§ Data to process
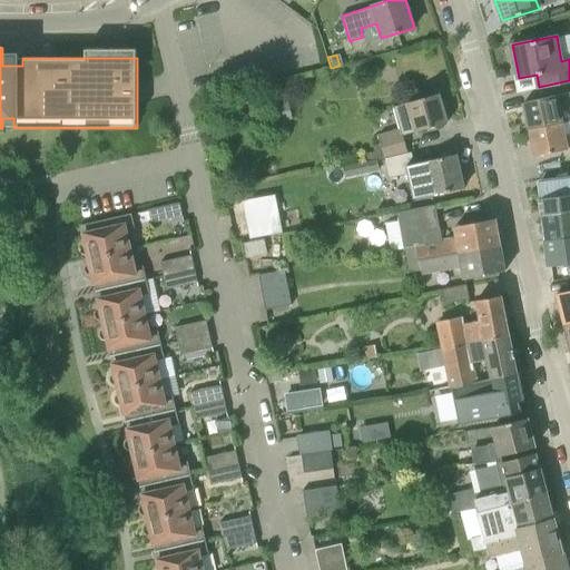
[(262,99),(268,123),(287,117),(282,94),(262,99)]
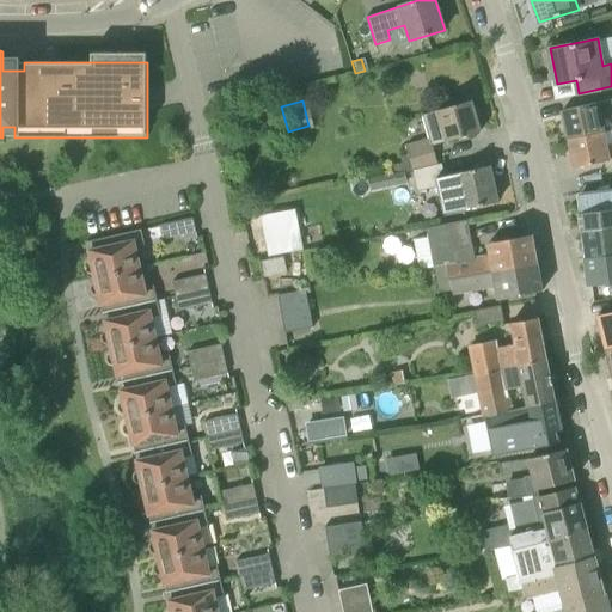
[(412,165),(436,158),(433,145),(481,132),(471,101),(423,114),(430,139),(407,145),(412,165)]
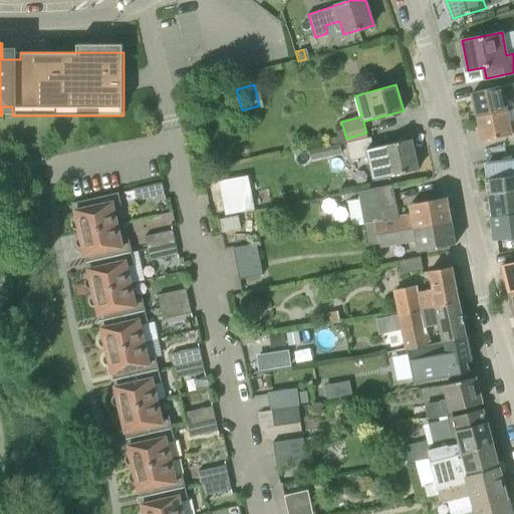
[(507,110),(513,108),(513,93),(512,84),(473,92),(478,116),(507,110)]
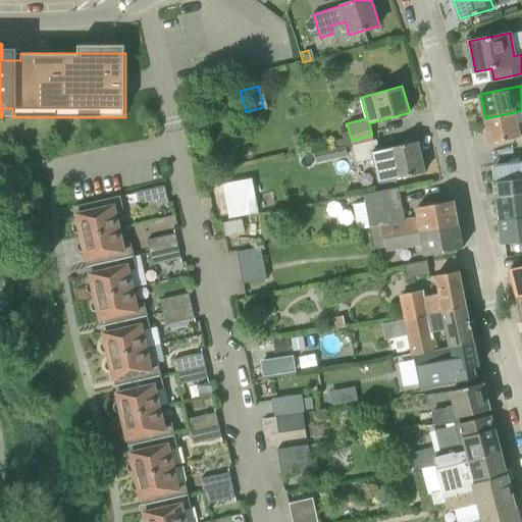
[(521,122),(518,123),(515,112),(485,118),(490,143),(521,136),(521,122)]
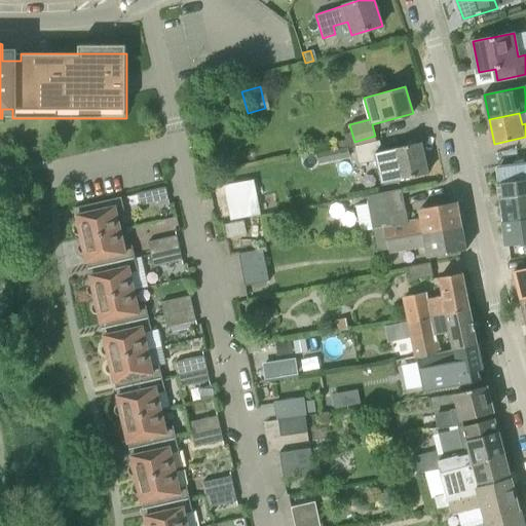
[(333,142),(335,148),(353,145),(350,133),(344,135),(345,140),(333,142)]
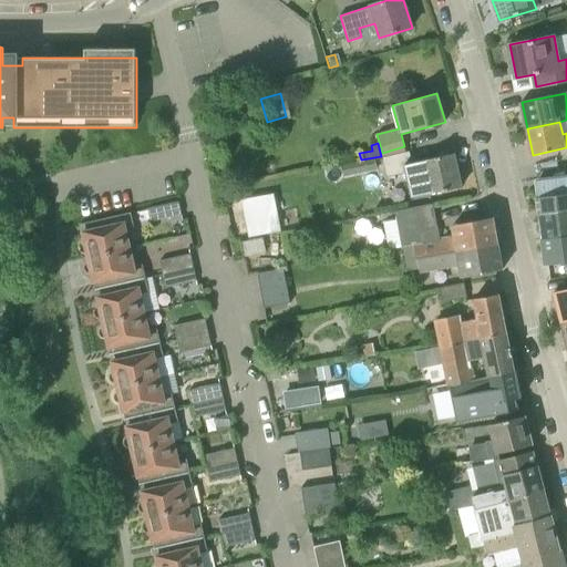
[(388,176),(406,172),(412,197),(461,187),(454,154),(412,163),(410,151),(384,157),(388,176)]
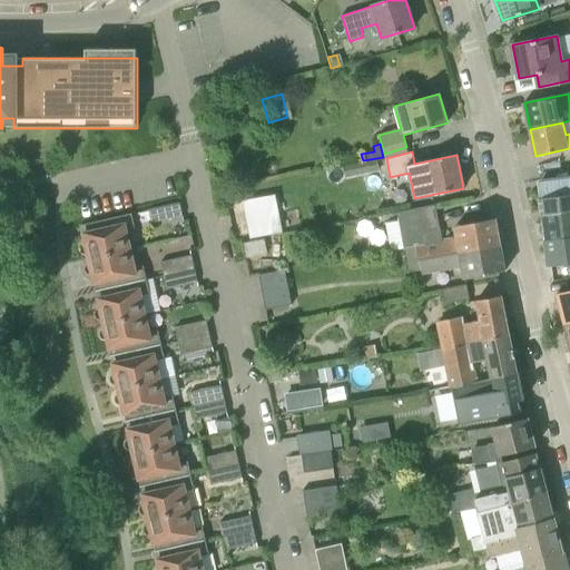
[(569,175),(538,180),(542,214),(569,209),(569,175)]
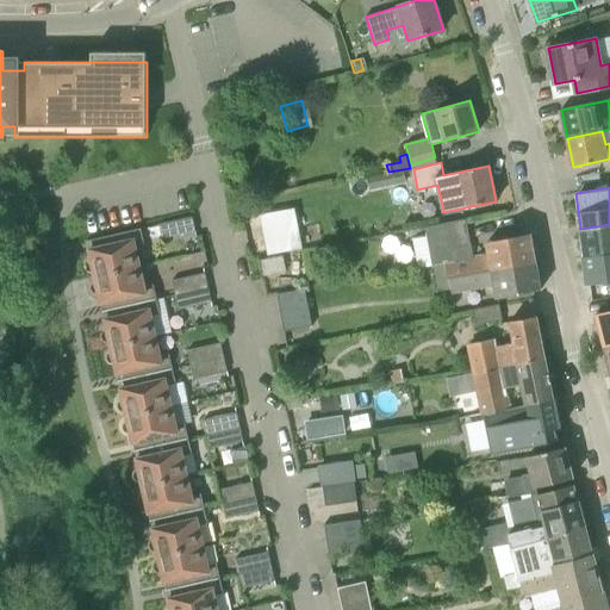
[(269,251),(305,248),(300,205),(265,209),(269,251)]
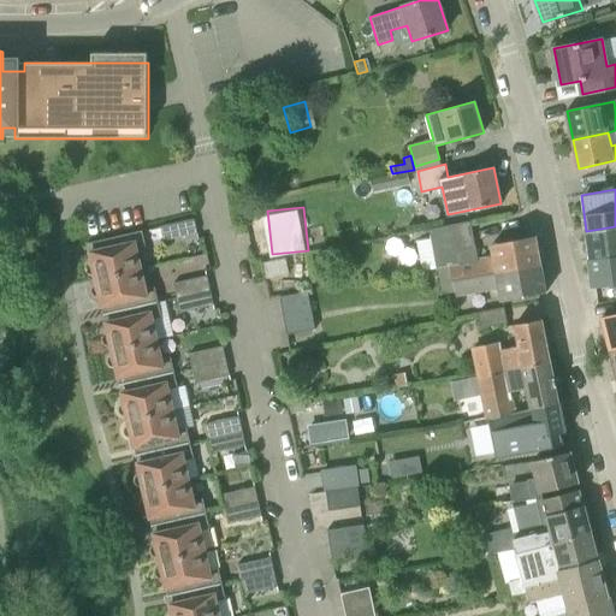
[(164,242),(197,234),(194,219),(160,227),(164,242)]
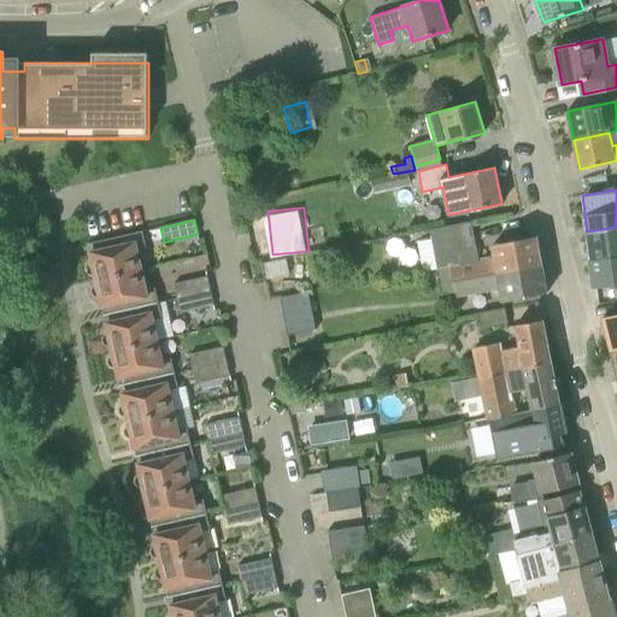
[(450,265),(452,281),(541,264),(536,236),(493,245),(495,258),(480,260),(471,222),(432,229),(434,239),(440,268),(450,265)]
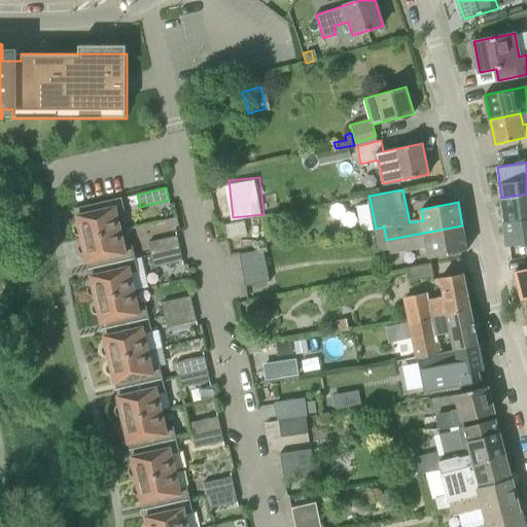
[(526,194),(501,198),(504,221),(526,218),(526,194)]
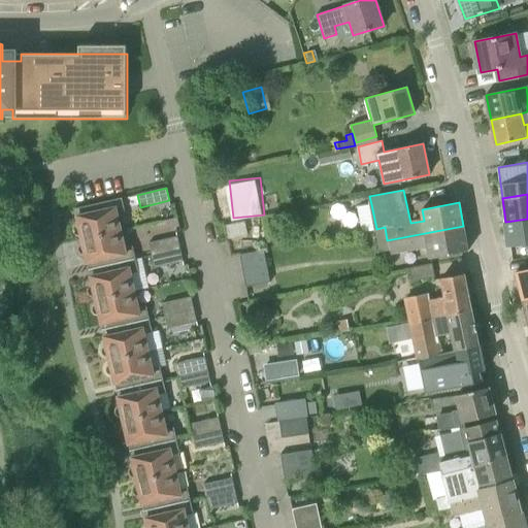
[(81,236),(83,239),(121,231),(118,213),(125,211),(122,198),(75,208),(75,209),(78,224),(75,226),(74,229),(74,233),(77,236),(81,236)]
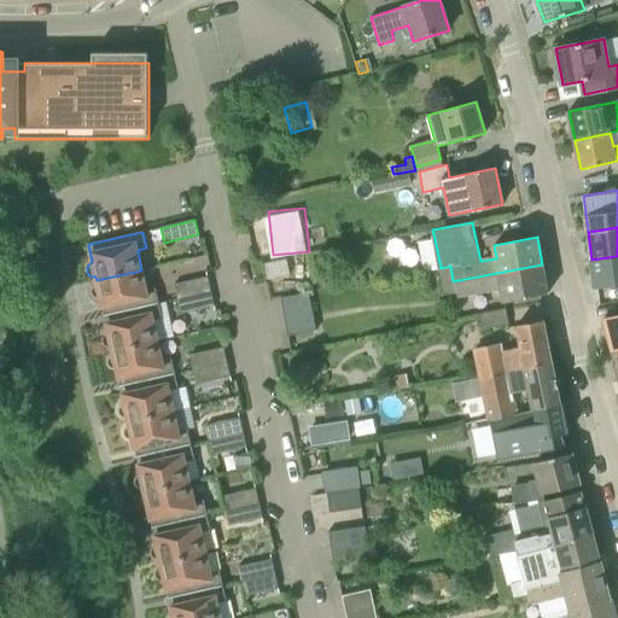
[(617,256),(592,260),(595,287),(617,284),(617,256)]
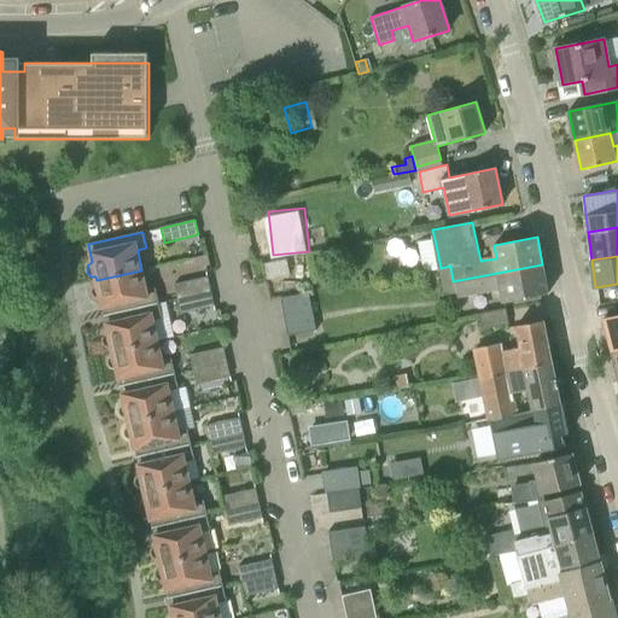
[(264,281),(290,275),(287,258),(261,264),(264,281)]
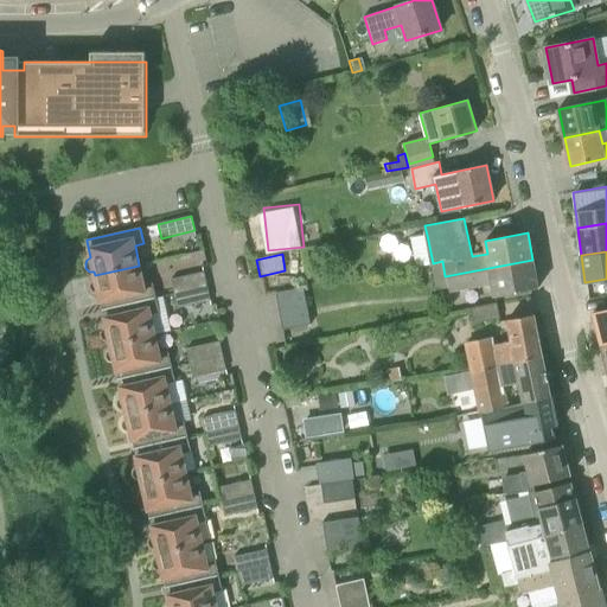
[(538,288),(532,260),(445,276),(442,261),(433,263),(438,288),(449,286),(451,291),(493,282),(496,296),(538,288)]
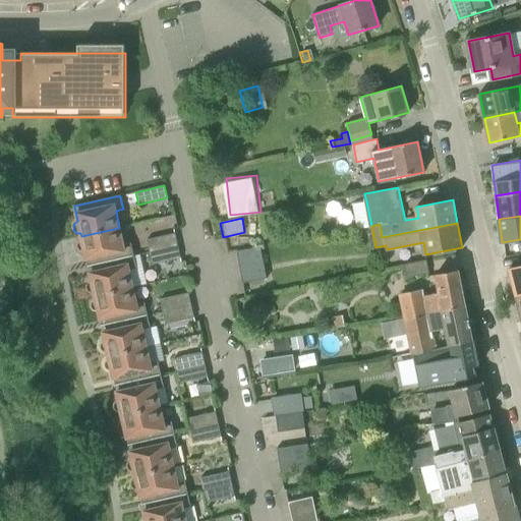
[(124,246),(119,228),(81,236),(81,239),(78,241),(77,244),(78,248),(80,251),(84,251),(89,267),(133,255),(131,245),(124,246)]
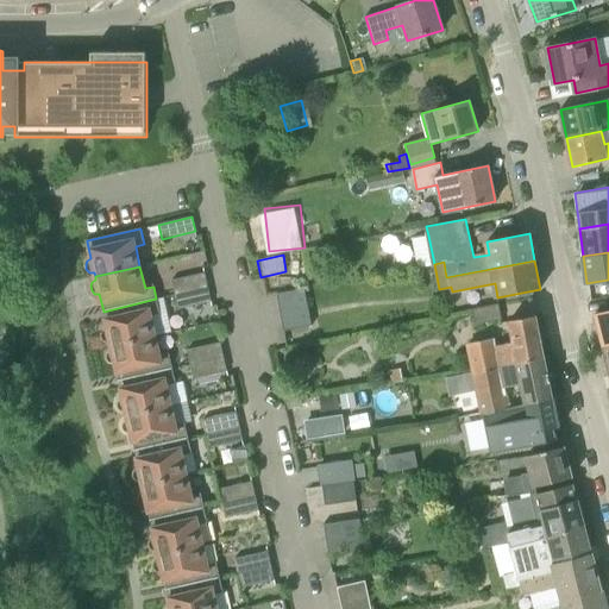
[(175,295),(208,288),(205,272),(171,280),(175,295)]
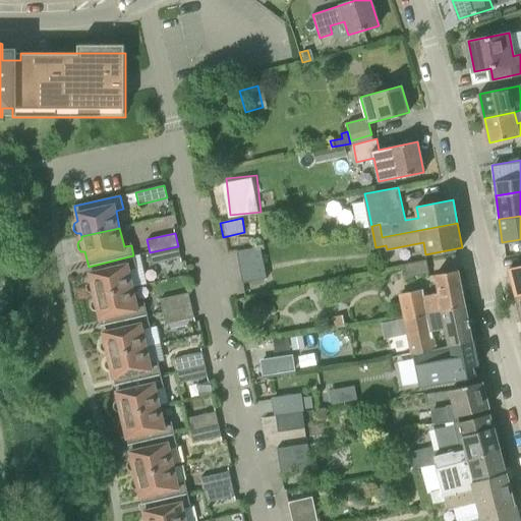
[(181,257),(178,246),(150,252),(153,265),(181,257)]
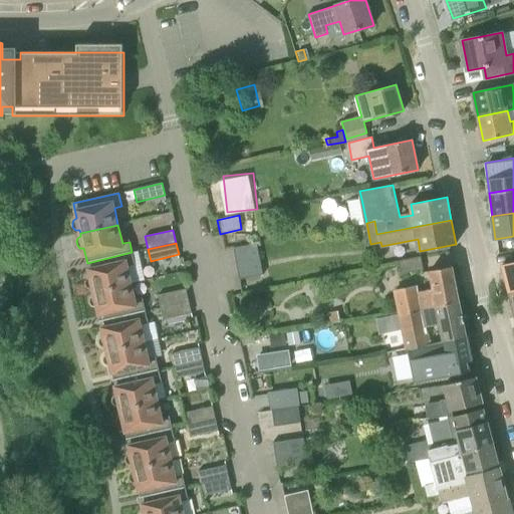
[(239,279),(259,276),(263,275),(256,244),(233,248),(239,279)]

§ What to work on
Return every entry above exactly as written, minus the pictures.

§ Response to the task
[(262,99),(268,123),(287,117),(282,94),(262,99)]
[(412,165),(436,158),(433,145),(481,132),(471,101),(423,114),(430,139),(407,145),(412,165)]
[(507,110),(513,108),(513,93),(512,84),(473,92),(478,116),(507,110)]
[(521,122),(518,123),(515,112),(485,118),(490,143),(521,136),(521,122)]
[(333,142),(335,148),(353,145),(350,133),(344,135),(345,140),(333,142)]
[(388,176),(406,172),(412,197),(461,187),(454,154),(412,163),(410,151),(384,157),(388,176)]
[(569,175),(538,180),(542,214),(569,209),(569,175)]
[(269,251),(305,248),(300,205),(265,209),(269,251)]
[(164,242),(197,234),(194,219),(160,227),(164,242)]
[(450,265),(452,281),(541,264),(536,236),(493,245),(495,258),(480,260),(471,222),(432,229),(434,239),(440,268),(450,265)]
[(526,194),(501,198),(504,221),(526,218),(526,194)]
[(81,236),(83,239),(121,231),(118,213),(125,211),(122,198),(75,208),(75,209),(78,224),(75,226),(74,229),(74,233),(77,236),(81,236)]
[(617,256),(592,260),(595,287),(617,284),(617,256)]
[(264,281),(290,275),(287,258),(261,264),(264,281)]
[(538,288),(532,260),(445,276),(442,261),(433,263),(438,288),(449,286),(451,291),(493,282),(496,296),(538,288)]
[(124,246),(119,228),(81,236),(81,239),(78,241),(77,244),(78,248),(80,251),(84,251),(89,267),(133,255),(131,245),(124,246)]
[(175,295),(208,288),(205,272),(171,280),(175,295)]
[(181,257),(178,246),(150,252),(153,265),(181,257)]
[(239,279),(259,276),(263,275),(256,244),(233,248),(239,279)]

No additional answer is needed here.